##### Input #####

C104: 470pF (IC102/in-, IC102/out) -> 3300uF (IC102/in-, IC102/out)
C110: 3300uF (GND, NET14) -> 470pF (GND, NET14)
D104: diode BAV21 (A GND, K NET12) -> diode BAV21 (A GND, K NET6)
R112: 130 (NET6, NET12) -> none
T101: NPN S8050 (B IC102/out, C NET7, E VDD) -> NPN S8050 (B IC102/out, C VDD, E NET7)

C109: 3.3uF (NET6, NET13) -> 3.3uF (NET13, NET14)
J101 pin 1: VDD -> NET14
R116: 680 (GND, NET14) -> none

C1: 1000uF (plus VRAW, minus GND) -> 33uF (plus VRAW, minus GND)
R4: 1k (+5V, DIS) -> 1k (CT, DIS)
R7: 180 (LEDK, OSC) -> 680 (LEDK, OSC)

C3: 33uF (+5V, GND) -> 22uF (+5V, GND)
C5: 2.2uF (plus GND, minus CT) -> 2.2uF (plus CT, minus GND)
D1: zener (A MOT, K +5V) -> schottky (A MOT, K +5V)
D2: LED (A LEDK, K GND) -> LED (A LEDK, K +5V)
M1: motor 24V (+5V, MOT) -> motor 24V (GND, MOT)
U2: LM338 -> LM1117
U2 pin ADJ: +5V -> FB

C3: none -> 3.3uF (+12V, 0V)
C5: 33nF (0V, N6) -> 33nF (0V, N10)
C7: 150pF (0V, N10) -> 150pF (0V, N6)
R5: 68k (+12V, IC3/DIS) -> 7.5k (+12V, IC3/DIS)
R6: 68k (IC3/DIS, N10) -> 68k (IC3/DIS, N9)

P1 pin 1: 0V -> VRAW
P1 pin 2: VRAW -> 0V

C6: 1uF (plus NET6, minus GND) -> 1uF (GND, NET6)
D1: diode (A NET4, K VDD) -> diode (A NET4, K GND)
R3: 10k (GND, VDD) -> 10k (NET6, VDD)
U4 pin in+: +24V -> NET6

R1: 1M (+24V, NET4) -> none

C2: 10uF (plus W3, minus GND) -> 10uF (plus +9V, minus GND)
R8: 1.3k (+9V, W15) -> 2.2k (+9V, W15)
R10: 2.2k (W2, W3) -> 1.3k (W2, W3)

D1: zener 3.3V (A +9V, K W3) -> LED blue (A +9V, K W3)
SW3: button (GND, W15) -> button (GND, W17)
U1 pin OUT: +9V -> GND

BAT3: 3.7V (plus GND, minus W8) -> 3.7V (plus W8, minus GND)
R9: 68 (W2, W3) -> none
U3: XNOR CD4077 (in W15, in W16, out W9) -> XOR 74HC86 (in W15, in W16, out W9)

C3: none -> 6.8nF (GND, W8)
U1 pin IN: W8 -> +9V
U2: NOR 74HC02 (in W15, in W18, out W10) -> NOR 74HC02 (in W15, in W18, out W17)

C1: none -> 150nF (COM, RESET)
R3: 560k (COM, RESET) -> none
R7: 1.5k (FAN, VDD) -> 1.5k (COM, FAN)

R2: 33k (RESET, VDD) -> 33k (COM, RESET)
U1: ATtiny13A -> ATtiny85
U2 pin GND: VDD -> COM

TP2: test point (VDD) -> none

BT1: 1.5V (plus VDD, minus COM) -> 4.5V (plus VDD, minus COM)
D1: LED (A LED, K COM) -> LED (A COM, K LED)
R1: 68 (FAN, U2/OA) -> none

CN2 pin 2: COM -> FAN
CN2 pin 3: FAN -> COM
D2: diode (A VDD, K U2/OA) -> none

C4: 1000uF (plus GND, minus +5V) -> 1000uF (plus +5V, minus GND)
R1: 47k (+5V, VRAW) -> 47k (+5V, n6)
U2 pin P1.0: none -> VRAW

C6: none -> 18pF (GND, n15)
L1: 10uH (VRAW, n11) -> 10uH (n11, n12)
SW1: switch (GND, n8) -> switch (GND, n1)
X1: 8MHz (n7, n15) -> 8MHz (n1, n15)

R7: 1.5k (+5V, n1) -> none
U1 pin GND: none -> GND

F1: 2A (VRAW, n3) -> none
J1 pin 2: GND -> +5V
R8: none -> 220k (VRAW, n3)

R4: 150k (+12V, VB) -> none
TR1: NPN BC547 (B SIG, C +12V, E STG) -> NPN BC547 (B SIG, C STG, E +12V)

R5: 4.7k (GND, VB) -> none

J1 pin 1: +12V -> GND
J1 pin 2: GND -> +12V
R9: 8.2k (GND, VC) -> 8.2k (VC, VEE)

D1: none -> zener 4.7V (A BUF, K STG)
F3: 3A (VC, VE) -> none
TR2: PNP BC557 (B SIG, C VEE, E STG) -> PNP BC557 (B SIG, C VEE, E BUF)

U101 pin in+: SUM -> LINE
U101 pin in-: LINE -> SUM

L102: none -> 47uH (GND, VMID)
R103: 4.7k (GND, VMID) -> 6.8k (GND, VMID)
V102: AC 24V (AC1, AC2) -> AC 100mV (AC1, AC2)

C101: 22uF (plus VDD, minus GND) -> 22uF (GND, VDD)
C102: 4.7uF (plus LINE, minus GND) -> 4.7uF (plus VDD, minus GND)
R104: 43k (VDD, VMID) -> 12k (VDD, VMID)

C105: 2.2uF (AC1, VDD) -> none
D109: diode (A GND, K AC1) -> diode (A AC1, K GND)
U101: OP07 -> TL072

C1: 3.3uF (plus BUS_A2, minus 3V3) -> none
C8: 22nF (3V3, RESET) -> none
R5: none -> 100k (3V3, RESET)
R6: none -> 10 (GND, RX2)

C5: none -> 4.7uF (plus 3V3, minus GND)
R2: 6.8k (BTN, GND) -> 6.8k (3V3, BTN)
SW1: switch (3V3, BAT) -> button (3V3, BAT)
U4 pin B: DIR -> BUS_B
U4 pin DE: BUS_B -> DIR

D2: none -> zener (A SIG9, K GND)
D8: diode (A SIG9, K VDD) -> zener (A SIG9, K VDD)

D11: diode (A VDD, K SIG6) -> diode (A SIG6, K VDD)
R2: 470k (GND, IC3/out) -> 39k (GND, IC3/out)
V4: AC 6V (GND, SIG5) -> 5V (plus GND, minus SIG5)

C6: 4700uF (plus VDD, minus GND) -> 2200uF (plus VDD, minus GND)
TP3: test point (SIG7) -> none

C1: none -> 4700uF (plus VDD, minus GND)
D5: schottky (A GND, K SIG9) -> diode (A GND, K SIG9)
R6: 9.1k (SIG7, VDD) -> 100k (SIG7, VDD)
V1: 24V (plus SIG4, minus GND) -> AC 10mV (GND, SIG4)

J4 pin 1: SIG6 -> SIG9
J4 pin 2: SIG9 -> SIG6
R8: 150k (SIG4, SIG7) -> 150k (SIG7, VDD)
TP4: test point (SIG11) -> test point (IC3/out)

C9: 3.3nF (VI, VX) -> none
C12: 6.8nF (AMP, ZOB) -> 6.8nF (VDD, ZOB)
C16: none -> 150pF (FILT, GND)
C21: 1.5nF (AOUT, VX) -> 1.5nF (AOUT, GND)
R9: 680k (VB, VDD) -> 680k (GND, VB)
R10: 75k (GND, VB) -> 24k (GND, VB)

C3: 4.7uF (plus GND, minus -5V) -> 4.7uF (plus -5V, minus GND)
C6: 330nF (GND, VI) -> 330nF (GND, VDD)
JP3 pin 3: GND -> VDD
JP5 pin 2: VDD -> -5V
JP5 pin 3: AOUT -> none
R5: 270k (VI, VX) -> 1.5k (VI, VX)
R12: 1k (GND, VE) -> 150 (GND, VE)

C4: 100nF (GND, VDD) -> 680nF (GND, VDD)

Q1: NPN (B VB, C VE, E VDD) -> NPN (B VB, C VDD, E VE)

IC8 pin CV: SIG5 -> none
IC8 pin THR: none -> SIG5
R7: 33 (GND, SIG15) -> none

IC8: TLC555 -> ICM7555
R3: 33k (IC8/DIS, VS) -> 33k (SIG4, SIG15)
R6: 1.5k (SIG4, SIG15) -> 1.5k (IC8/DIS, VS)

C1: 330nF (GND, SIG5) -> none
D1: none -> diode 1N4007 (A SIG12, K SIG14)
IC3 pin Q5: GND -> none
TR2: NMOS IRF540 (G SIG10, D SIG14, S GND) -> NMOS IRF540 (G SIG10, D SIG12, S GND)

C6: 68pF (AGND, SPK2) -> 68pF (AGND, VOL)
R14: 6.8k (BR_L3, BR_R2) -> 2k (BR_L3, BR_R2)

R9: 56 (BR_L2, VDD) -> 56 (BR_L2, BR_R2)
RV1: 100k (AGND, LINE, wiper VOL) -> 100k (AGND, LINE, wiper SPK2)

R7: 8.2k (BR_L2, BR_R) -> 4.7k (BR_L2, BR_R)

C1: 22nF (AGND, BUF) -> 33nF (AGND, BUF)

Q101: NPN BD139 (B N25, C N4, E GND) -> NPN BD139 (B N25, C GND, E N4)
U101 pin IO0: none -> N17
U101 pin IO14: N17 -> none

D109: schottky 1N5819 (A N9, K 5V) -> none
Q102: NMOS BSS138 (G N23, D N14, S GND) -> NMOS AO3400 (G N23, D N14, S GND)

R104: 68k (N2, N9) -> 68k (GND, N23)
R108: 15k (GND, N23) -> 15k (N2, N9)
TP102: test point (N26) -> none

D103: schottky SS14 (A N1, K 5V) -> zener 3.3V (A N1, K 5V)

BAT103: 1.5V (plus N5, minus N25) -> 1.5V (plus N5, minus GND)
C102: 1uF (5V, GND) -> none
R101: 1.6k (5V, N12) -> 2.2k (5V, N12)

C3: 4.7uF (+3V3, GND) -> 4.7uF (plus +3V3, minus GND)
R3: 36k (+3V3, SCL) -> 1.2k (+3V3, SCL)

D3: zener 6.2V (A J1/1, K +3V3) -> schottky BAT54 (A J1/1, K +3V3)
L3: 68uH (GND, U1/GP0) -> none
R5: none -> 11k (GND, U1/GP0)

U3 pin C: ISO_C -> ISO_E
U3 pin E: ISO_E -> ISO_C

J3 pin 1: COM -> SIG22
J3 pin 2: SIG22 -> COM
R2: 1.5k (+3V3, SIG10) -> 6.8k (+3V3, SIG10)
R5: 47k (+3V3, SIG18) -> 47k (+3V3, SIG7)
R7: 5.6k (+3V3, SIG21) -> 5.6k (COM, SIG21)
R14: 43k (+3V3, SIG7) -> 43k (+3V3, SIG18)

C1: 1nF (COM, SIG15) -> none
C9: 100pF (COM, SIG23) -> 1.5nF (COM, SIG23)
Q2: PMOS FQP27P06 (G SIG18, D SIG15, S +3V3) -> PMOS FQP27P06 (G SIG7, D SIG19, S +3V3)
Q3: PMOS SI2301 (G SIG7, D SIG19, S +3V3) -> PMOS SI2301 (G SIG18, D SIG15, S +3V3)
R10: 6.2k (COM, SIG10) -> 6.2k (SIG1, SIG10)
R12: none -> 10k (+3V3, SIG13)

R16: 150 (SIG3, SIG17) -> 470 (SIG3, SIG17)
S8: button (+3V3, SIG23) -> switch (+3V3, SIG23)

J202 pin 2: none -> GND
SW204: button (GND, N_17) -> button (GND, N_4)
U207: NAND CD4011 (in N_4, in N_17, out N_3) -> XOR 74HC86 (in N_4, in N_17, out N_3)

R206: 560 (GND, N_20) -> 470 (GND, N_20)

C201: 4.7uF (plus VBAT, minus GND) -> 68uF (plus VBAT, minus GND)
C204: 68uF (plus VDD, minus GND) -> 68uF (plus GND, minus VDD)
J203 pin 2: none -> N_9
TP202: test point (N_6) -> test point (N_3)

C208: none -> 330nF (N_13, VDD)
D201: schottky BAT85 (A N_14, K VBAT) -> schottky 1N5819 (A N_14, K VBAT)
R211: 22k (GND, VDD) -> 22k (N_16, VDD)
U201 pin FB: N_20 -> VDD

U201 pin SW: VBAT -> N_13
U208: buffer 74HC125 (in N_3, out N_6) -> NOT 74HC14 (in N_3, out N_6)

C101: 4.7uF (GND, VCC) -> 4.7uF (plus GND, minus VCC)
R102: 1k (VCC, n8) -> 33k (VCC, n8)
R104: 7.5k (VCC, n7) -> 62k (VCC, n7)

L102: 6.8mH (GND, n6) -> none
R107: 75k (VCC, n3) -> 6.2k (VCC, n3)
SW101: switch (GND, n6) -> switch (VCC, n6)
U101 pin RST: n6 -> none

#####

Task to carry out:
Copy the stretch of the records above that runs from the line with "U1 pin OUT: +9V -> GND" through the line with "BT1: 1.5V (plus". Both end lines belong in the copy, and nothing else does.

Answer:
U1 pin OUT: +9V -> GND

BAT3: 3.7V (plus GND, minus W8) -> 3.7V (plus W8, minus GND)
R9: 68 (W2, W3) -> none
U3: XNOR CD4077 (in W15, in W16, out W9) -> XOR 74HC86 (in W15, in W16, out W9)

C3: none -> 6.8nF (GND, W8)
U1 pin IN: W8 -> +9V
U2: NOR 74HC02 (in W15, in W18, out W10) -> NOR 74HC02 (in W15, in W18, out W17)

C1: none -> 150nF (COM, RESET)
R3: 560k (COM, RESET) -> none
R7: 1.5k (FAN, VDD) -> 1.5k (COM, FAN)

R2: 33k (RESET, VDD) -> 33k (COM, RESET)
U1: ATtiny13A -> ATtiny85
U2 pin GND: VDD -> COM

TP2: test point (VDD) -> none

BT1: 1.5V (plus VDD, minus COM) -> 4.5V (plus VDD, minus COM)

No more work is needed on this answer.